▶ Instructions for the task
Read through the lines below for the string "yellow" and copy each one that has it.

(Stored data entries)
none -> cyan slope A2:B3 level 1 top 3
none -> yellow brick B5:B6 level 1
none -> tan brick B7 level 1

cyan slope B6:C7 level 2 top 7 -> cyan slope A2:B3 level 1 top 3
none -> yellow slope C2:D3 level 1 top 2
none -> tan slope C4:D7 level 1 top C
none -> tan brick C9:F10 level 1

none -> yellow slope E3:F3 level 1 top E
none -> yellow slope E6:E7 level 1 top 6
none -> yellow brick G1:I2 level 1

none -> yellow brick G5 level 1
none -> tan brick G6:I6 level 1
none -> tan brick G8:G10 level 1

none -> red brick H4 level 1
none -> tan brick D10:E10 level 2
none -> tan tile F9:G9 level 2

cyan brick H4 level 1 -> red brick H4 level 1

--

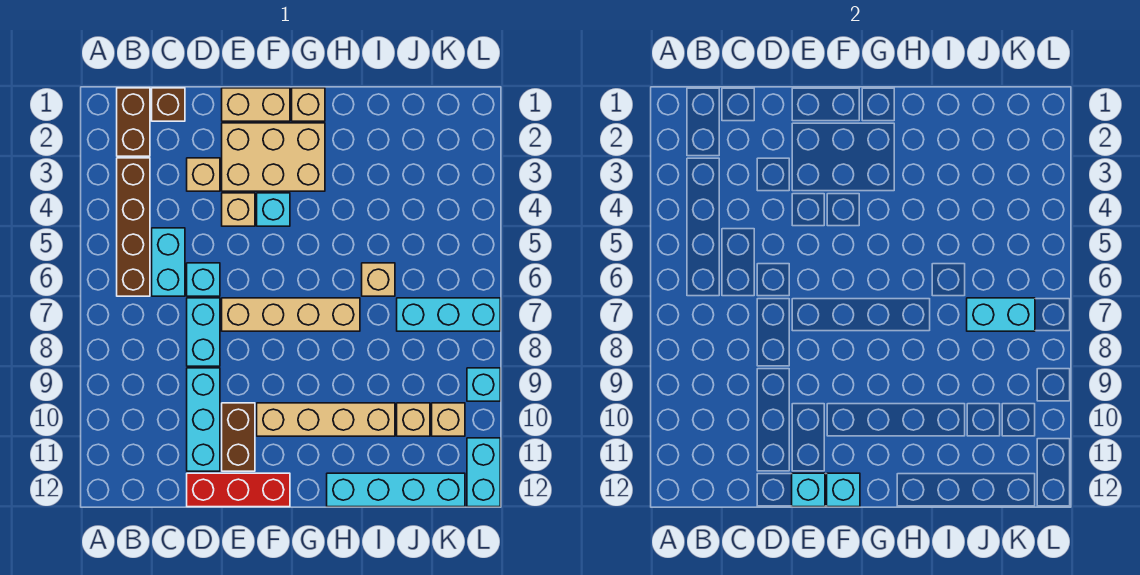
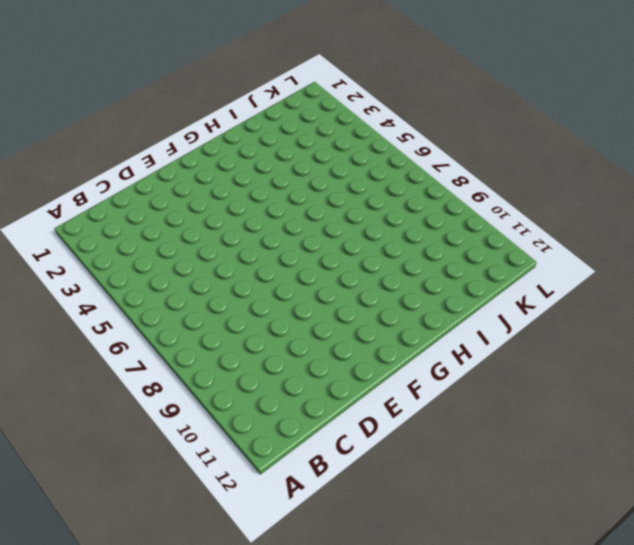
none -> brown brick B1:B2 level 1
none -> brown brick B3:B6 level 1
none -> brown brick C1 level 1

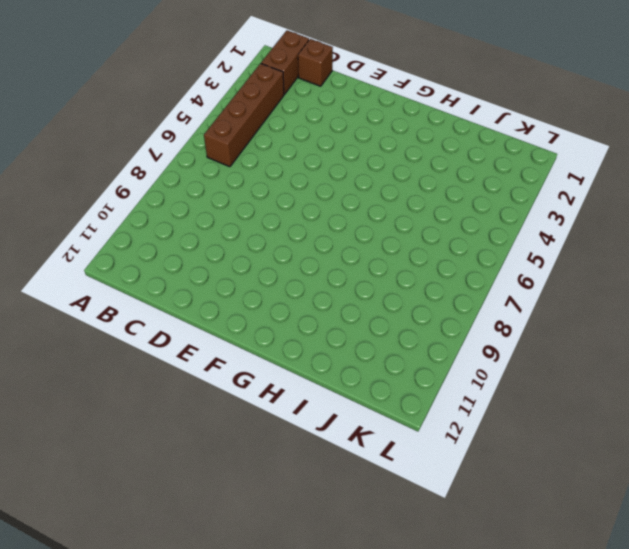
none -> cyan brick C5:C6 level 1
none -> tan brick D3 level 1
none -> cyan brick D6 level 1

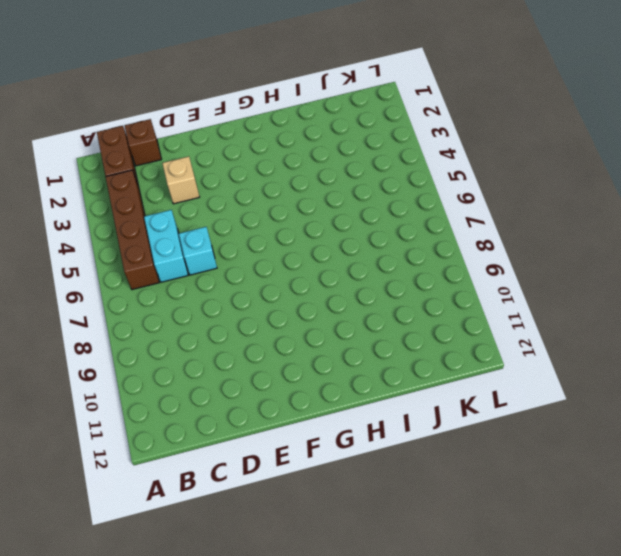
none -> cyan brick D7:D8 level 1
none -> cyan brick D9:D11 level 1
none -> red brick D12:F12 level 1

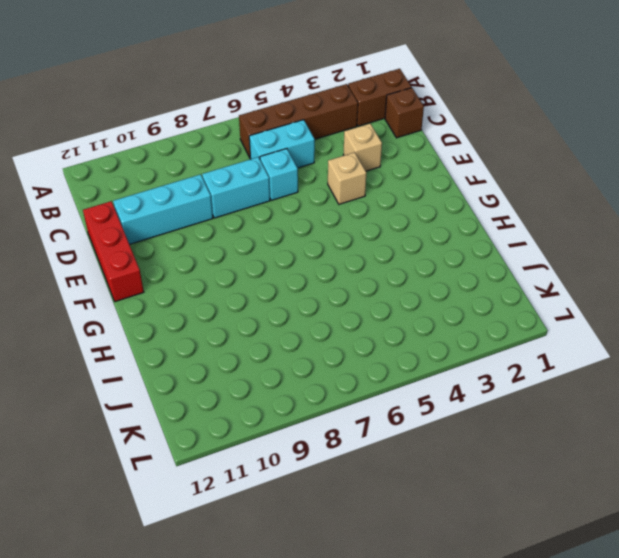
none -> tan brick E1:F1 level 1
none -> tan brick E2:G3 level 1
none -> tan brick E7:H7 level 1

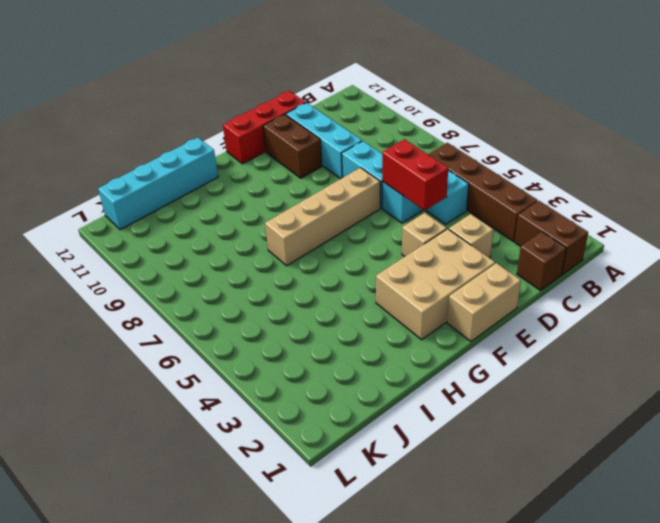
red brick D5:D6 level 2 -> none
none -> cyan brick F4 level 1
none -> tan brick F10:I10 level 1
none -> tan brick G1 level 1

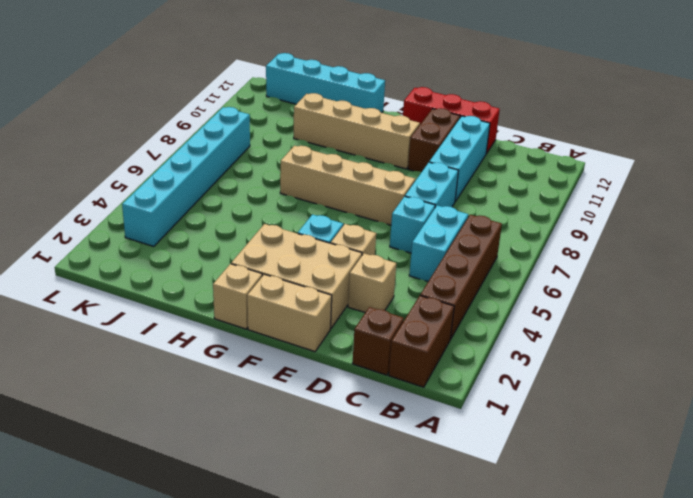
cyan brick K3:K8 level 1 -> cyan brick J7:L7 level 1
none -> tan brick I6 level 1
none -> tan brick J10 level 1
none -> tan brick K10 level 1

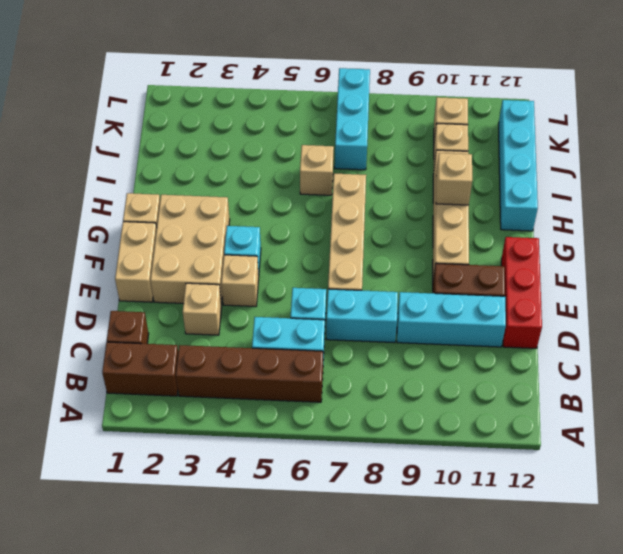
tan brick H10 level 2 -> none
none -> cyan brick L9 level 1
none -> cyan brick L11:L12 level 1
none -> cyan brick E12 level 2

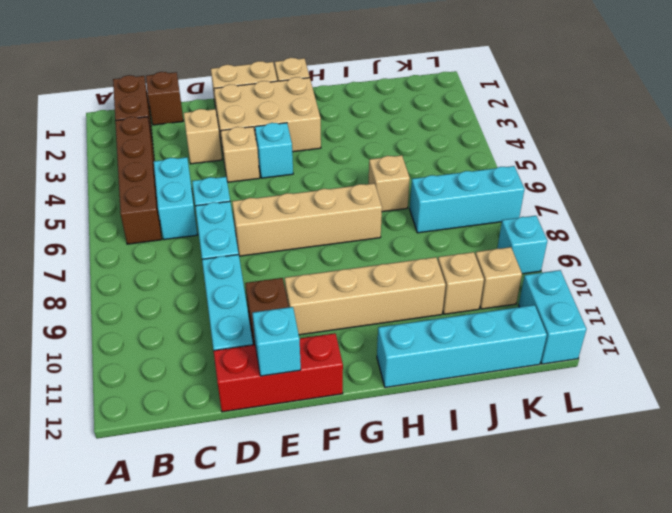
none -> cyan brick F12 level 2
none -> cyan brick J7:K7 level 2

▶ Written answer
none -> yellow brick B5:B6 level 1
none -> yellow slope C2:D3 level 1 top 2
none -> yellow slope E3:F3 level 1 top E
none -> yellow slope E6:E7 level 1 top 6
none -> yellow brick G1:I2 level 1
none -> yellow brick G5 level 1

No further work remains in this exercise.